▸ **Goal of the exercise**: Write out again, exactly, the lines below starting at the one with "(398, 146) = (395, 161): red" and ending at the one with "(402, 476) = (452, 616): brown".
----------
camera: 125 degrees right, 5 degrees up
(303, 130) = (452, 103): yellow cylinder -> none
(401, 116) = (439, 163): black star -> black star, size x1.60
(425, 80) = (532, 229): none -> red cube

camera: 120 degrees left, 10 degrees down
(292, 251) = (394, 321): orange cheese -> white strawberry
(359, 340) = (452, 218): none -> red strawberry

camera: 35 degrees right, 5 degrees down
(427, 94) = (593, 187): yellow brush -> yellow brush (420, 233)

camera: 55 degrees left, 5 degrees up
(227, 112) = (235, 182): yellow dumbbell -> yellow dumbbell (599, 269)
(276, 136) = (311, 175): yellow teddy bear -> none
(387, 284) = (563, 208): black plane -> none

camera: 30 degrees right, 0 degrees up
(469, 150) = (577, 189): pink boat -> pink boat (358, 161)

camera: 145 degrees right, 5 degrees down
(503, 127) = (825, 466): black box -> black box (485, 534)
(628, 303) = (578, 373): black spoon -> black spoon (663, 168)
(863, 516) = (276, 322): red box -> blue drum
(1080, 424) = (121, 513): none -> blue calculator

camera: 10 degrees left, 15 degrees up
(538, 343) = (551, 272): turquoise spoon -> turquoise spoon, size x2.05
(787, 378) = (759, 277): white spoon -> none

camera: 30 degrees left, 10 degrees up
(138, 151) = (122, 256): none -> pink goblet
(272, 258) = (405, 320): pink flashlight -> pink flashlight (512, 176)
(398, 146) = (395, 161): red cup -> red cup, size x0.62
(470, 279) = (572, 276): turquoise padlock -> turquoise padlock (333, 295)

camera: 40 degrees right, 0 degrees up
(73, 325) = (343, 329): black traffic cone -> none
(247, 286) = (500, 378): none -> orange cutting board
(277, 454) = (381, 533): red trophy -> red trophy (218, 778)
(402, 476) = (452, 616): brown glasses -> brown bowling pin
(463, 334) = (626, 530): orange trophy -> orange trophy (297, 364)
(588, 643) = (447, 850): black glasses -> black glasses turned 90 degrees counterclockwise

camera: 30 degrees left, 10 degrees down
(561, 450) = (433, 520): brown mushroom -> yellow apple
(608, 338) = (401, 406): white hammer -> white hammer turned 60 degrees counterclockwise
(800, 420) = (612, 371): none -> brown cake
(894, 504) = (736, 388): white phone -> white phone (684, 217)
----------
▸ **Worked solution**:
(398, 146) = (395, 161): red cup -> red cup, size x0.62
(470, 279) = (572, 276): turquoise padlock -> turquoise padlock (333, 295)

camera: 40 degrees right, 0 degrees up
(73, 325) = (343, 329): black traffic cone -> none
(247, 286) = (500, 378): none -> orange cutting board
(277, 454) = (381, 533): red trophy -> red trophy (218, 778)
(402, 476) = (452, 616): brown glasses -> brown bowling pin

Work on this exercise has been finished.